__AIM OF THE EXERCISE__:
In the entries below, find the line with "camera: 30 degrees left, 15 degrees down" and the line with "turquoise drum [633,296,734,400] -> none". Reproduce those two lines and every line between them exactly, and nothing more.

__ENTRIES PROVIDED__:
********

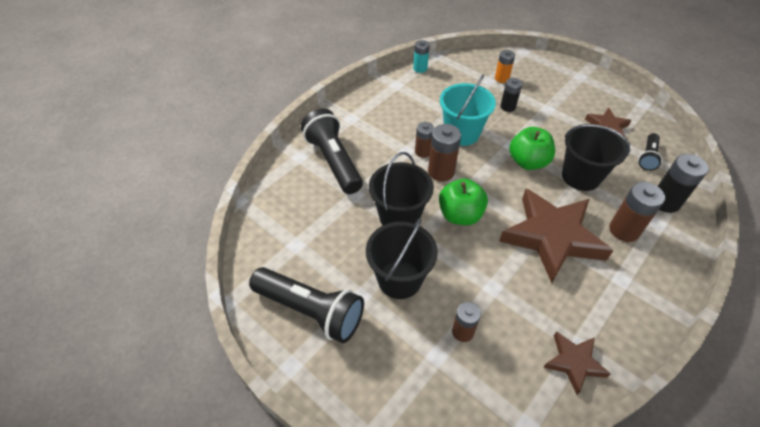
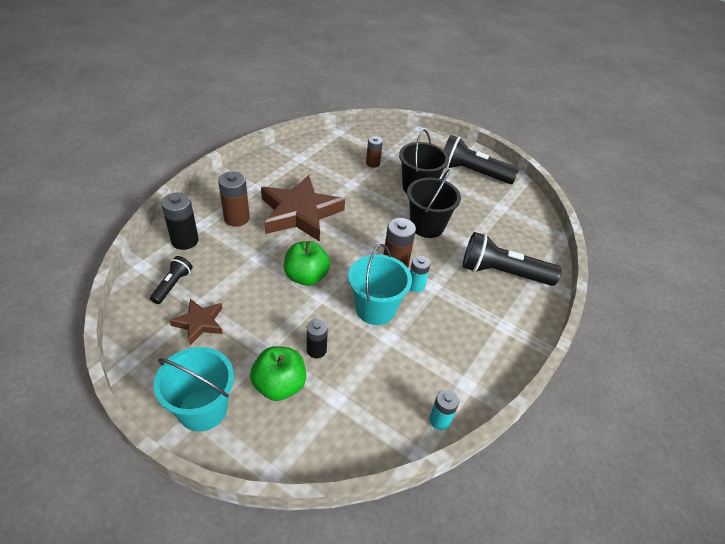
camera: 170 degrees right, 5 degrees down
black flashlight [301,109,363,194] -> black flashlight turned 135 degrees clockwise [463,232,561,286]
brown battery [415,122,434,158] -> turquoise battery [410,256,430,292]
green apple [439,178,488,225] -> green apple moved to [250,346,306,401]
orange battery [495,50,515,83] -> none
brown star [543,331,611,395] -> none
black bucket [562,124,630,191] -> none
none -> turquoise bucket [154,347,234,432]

********

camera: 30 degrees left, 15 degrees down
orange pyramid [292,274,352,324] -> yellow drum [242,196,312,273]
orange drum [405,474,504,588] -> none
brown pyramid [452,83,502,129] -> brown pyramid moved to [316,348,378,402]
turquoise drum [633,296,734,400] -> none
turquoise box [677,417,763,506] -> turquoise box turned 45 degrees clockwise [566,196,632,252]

********

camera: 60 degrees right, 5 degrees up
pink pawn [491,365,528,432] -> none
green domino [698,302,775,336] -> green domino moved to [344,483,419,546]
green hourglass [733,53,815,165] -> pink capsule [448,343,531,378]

********

__PROBLEM SOLUTION__:
camera: 30 degrees left, 15 degrees down
orange pyramid [292,274,352,324] -> yellow drum [242,196,312,273]
orange drum [405,474,504,588] -> none
brown pyramid [452,83,502,129] -> brown pyramid moved to [316,348,378,402]
turquoise drum [633,296,734,400] -> none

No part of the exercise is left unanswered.